- INSTRUCTIONS FOR THE TASK:
Print the data exactly. Omit the pictures.

[Object count comparisons]
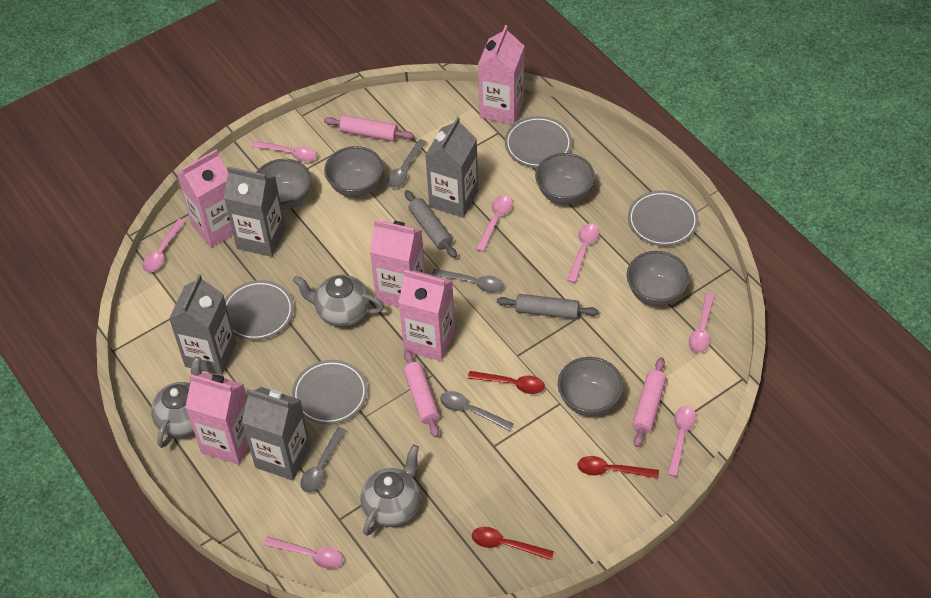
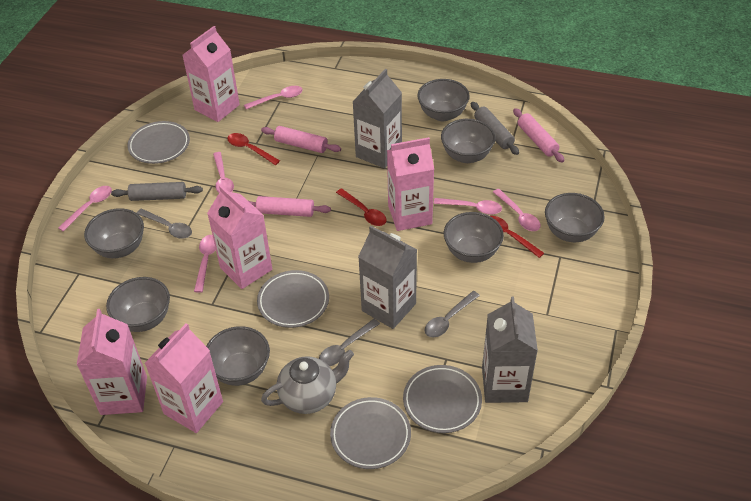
grey bowl: [257,159,311,210] [324,146,383,197] [535,153,595,204] [558,357,623,416] [627,251,689,306] = 5 -> [84,208,144,258] [106,277,170,332] [206,326,270,386] [417,79,470,121] [441,119,495,163] [444,212,504,263] [545,193,605,242] = 7
grey carton: [169,274,236,375] [224,166,285,257] [242,387,311,480] [425,117,478,218] = 4 -> [353,69,402,168] [358,226,417,329] [482,297,538,403] = 3
grey spoon: [300,427,346,493] [386,139,426,188] [432,269,504,293] [440,391,513,431] = 4 -> [137,209,192,239] [319,319,380,366] [424,291,480,338] = 3
grey teapot: [151,357,202,448] [293,275,384,327] [361,444,421,536] = 3 -> [261,350,354,414] = 1
pink spoon: [142,219,186,273] [251,141,317,162] [264,536,343,569] [476,195,513,252] [567,223,599,283] [668,406,696,477] [689,293,715,353] = 7 -> [58,186,112,232] [194,235,216,293] [213,152,234,193] [244,86,303,109] [433,198,502,215] [493,189,541,231] = 6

- RESULT OF THE TASK:
grey bowl: [257,159,311,210] [324,146,383,197] [535,153,595,204] [558,357,623,416] [627,251,689,306] = 5 -> [84,208,144,258] [106,277,170,332] [206,326,270,386] [417,79,470,121] [441,119,495,163] [444,212,504,263] [545,193,605,242] = 7
grey carton: [169,274,236,375] [224,166,285,257] [242,387,311,480] [425,117,478,218] = 4 -> [353,69,402,168] [358,226,417,329] [482,297,538,403] = 3
grey spoon: [300,427,346,493] [386,139,426,188] [432,269,504,293] [440,391,513,431] = 4 -> [137,209,192,239] [319,319,380,366] [424,291,480,338] = 3
grey teapot: [151,357,202,448] [293,275,384,327] [361,444,421,536] = 3 -> [261,350,354,414] = 1
pink spoon: [142,219,186,273] [251,141,317,162] [264,536,343,569] [476,195,513,252] [567,223,599,283] [668,406,696,477] [689,293,715,353] = 7 -> [58,186,112,232] [194,235,216,293] [213,152,234,193] [244,86,303,109] [433,198,502,215] [493,189,541,231] = 6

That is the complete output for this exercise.